Assignment:
Set down every line from the one containing "Filzstift/rot (no. 2" through the last line of the records below, exactly as written, and leave out the pictures.

Material for the task:
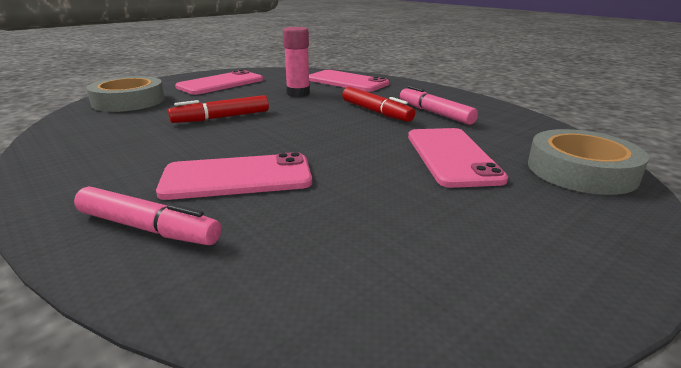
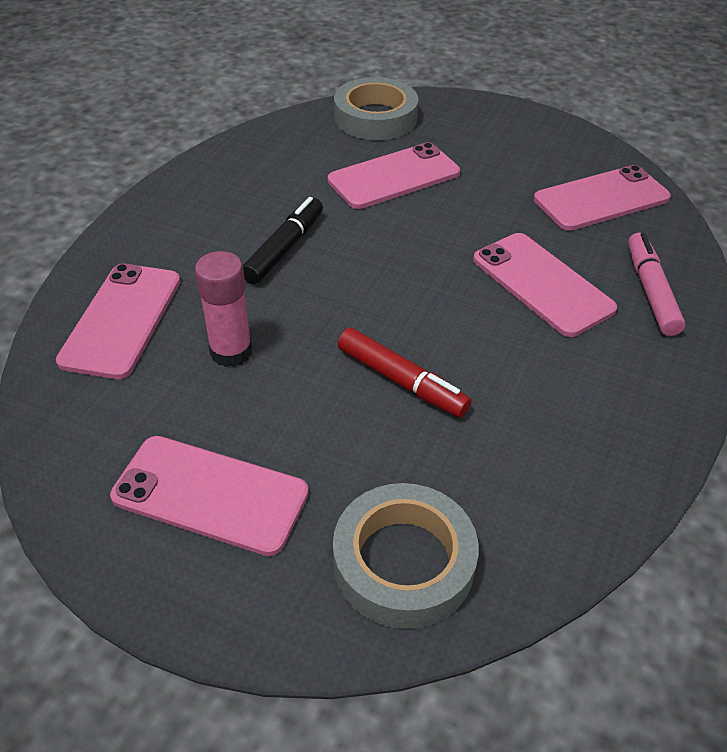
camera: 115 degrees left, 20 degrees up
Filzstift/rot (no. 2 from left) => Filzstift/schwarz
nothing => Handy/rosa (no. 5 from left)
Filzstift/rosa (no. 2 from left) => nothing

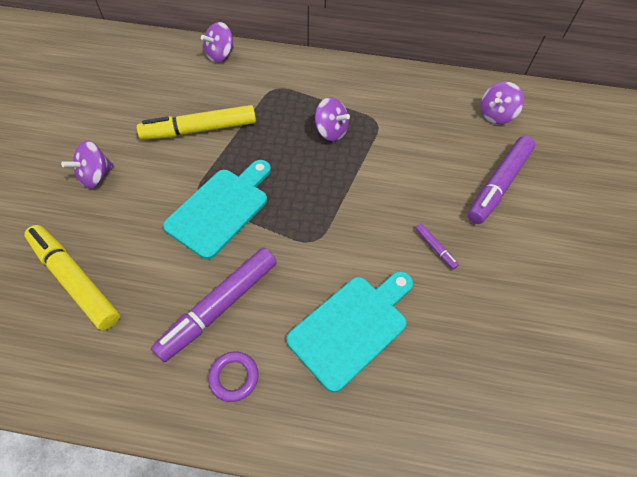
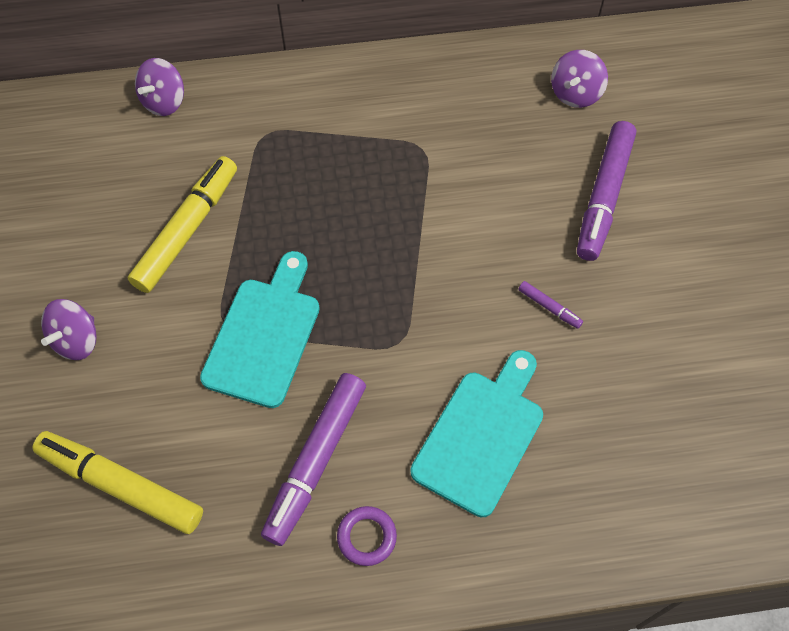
camera: 15 degrees left, 5 degrees up
Filzstift/gelb (no. 2 from left), 150 degrees clockwise
Kreisel/lila (no. 3 from left) => nothing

Exercise answer:
Filzstift/rot (no. 2 from left) => Filzstift/schwarz
nothing => Handy/rosa (no. 5 from left)
Filzstift/rosa (no. 2 from left) => nothing

camera: 15 degrees left, 5 degrees up
Filzstift/gelb (no. 2 from left), 150 degrees clockwise
Kreisel/lila (no. 3 from left) => nothing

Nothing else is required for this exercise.